■ Source records ■

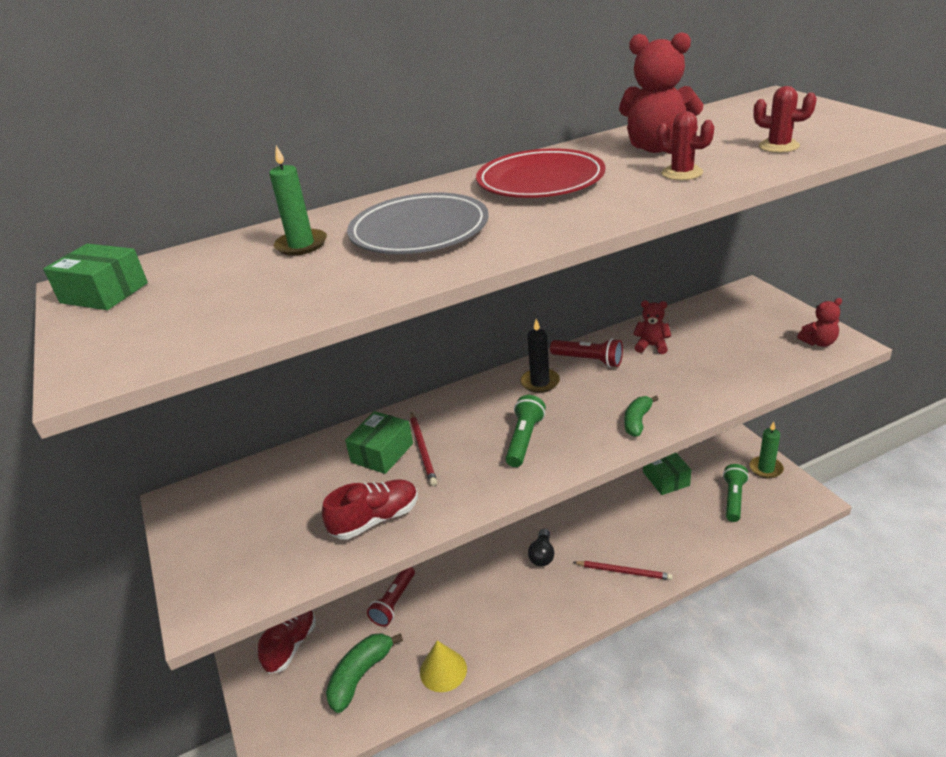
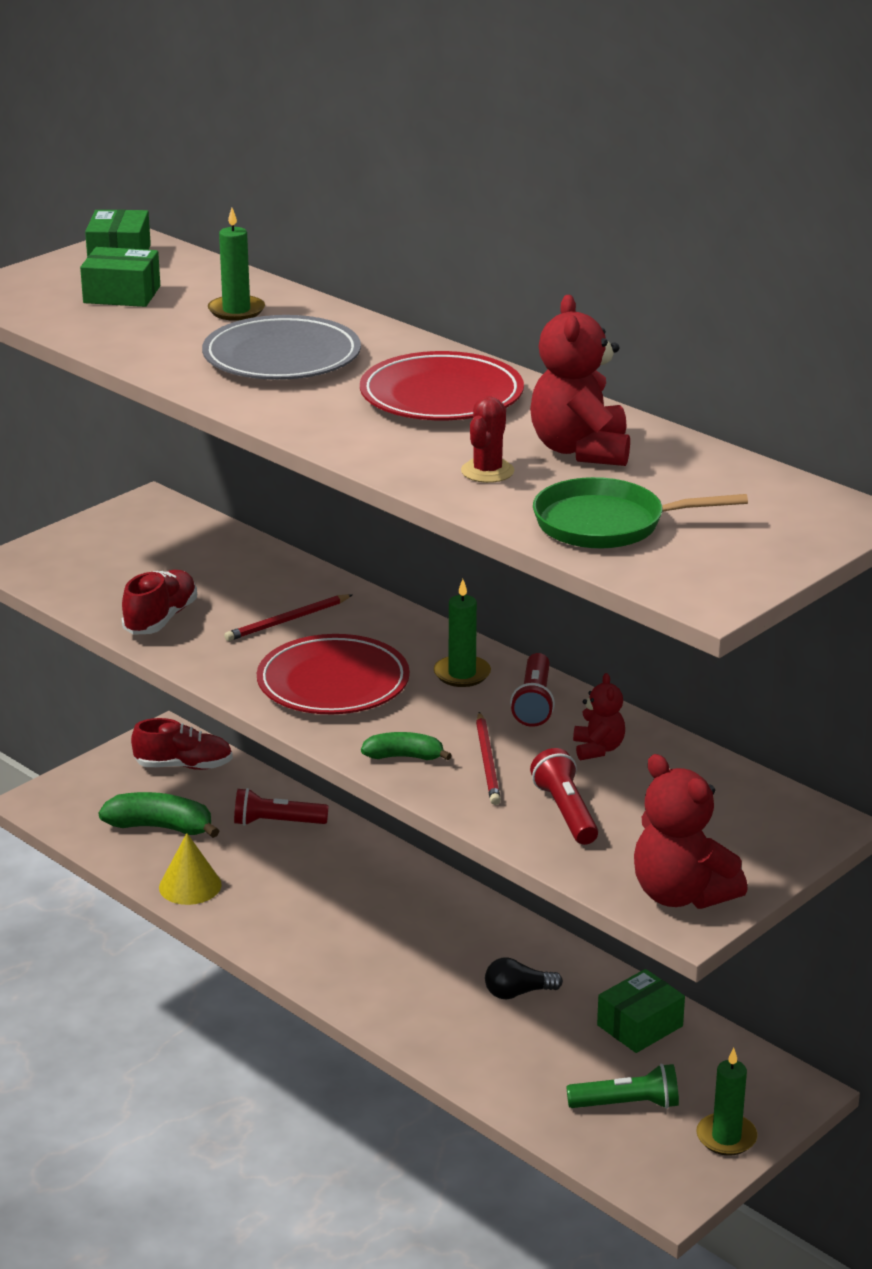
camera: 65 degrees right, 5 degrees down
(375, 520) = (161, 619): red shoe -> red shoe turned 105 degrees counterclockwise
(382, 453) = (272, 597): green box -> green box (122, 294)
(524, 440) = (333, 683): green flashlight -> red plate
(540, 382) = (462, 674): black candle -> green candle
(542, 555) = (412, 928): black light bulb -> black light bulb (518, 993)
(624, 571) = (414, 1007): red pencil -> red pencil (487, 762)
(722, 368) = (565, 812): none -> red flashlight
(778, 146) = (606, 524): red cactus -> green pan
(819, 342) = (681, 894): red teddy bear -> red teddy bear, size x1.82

==

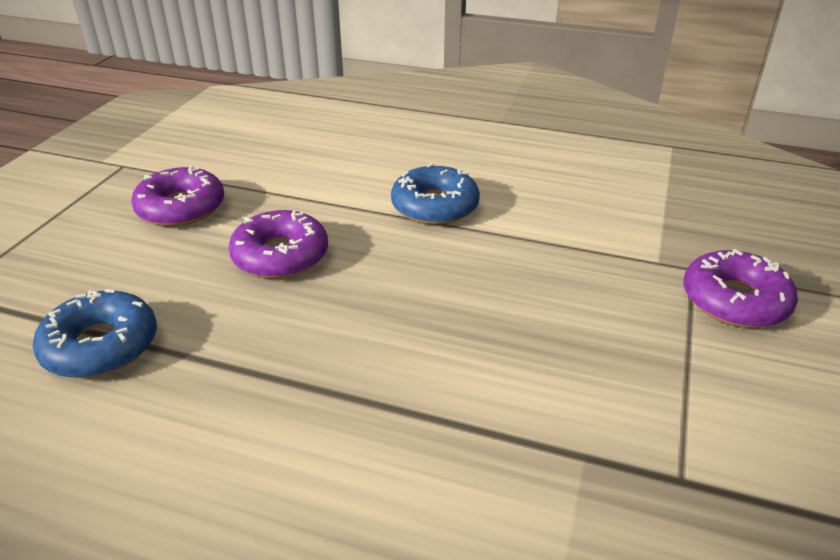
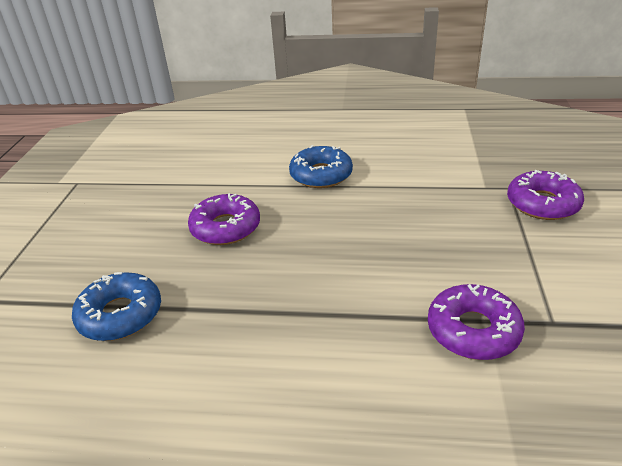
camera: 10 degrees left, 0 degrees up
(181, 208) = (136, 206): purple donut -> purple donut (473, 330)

==

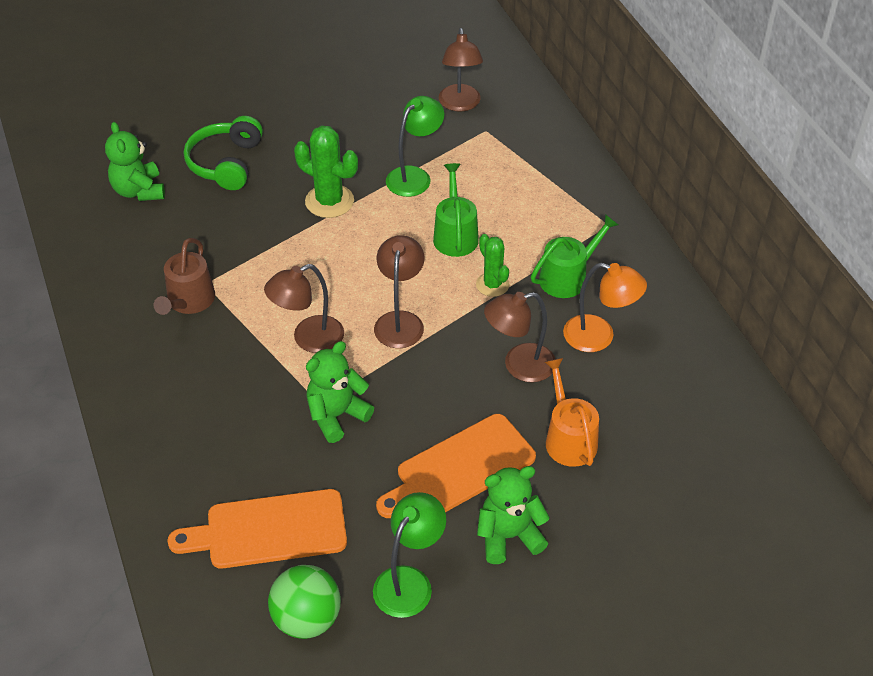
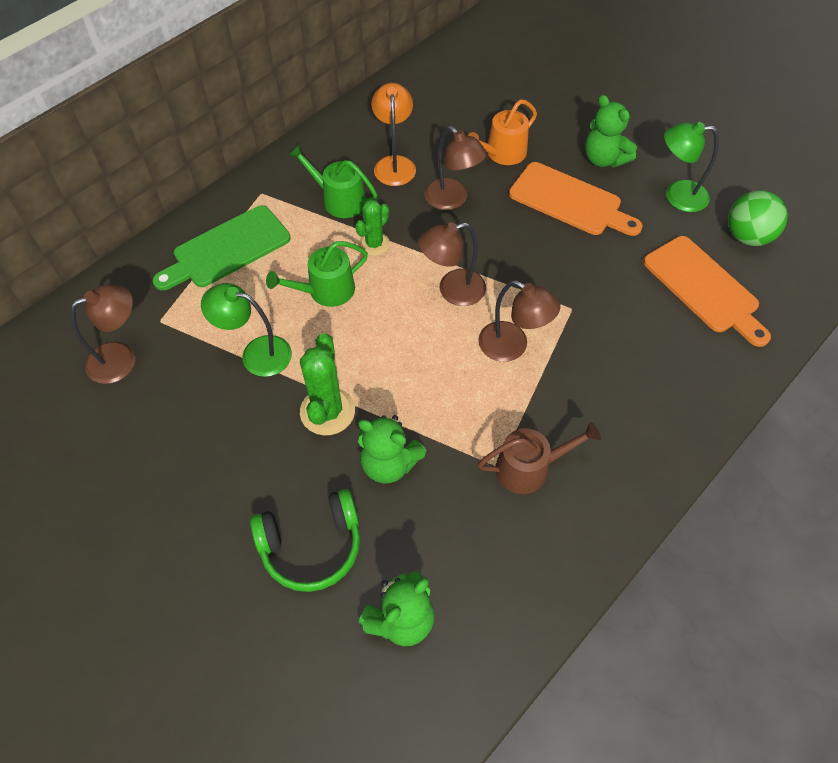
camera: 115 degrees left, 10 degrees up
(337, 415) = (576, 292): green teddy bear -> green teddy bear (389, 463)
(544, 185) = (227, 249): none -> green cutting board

■ Assigned task ■
From the entries above, copy out every line where the string "camera" appears.

■ Exercise response ■
camera: 65 degrees right, 5 degrees down
camera: 10 degrees left, 0 degrees up
camera: 115 degrees left, 10 degrees up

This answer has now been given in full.